TASK PROMPT — Lines from the line with "black brush: 3 -> 4" to the line with "red strawberry: 0 -> 2" in the entries below, and only those, must be output exactly, with both ends included.

MATERIAL TO PROCESS —
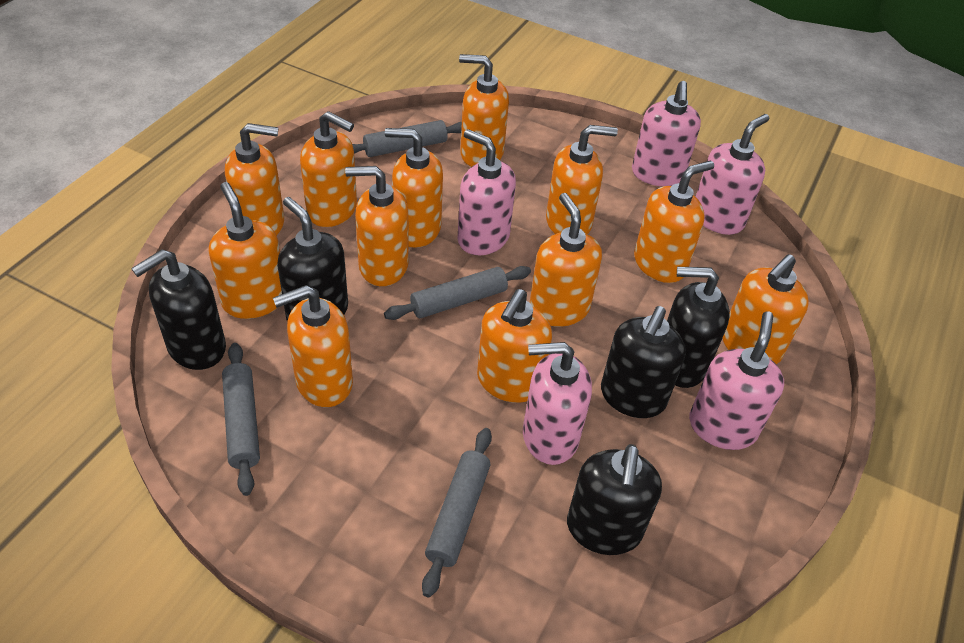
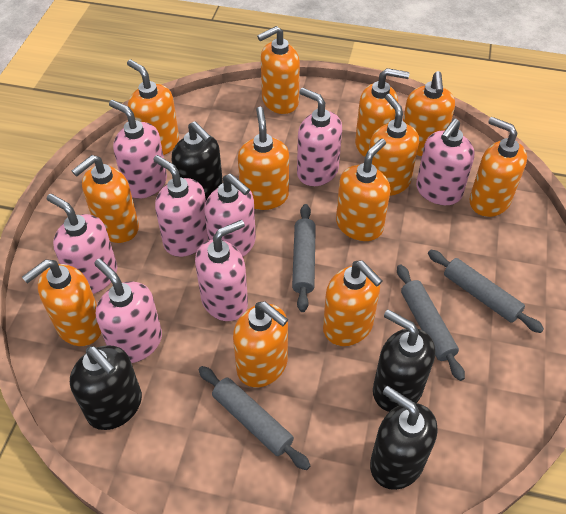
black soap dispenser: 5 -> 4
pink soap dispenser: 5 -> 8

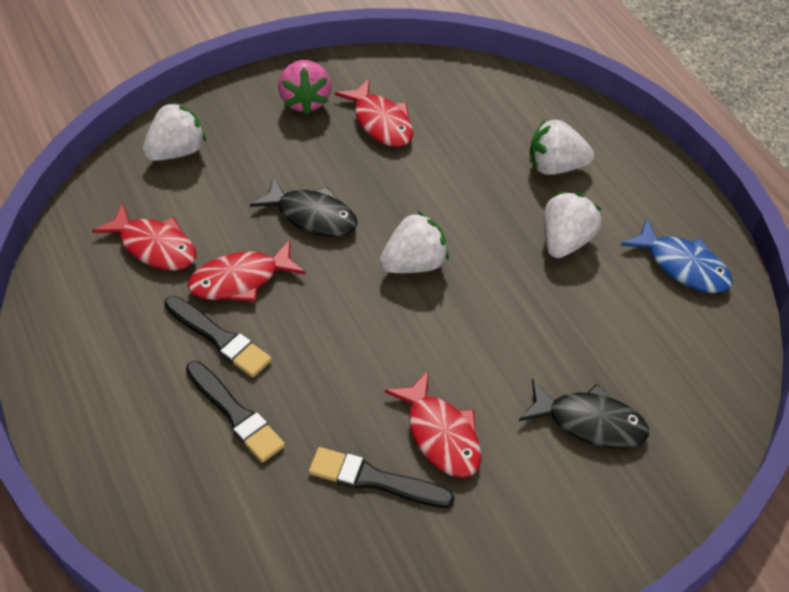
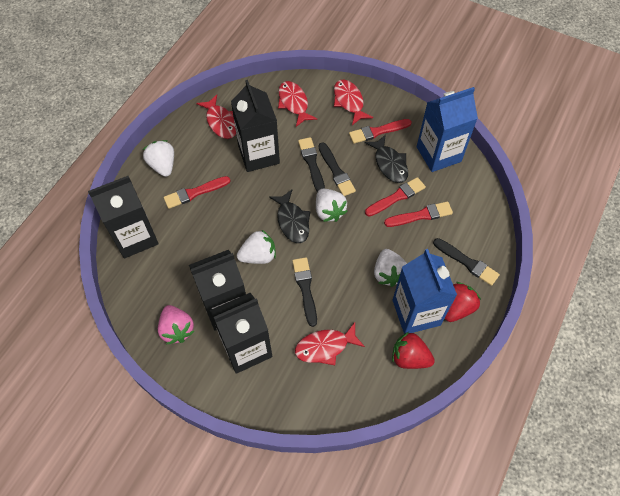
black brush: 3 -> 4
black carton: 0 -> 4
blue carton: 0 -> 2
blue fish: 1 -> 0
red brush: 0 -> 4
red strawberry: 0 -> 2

---

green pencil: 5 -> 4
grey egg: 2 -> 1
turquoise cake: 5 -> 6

THE ANSWER —
black brush: 3 -> 4
black carton: 0 -> 4
blue carton: 0 -> 2
blue fish: 1 -> 0
red brush: 0 -> 4
red strawberry: 0 -> 2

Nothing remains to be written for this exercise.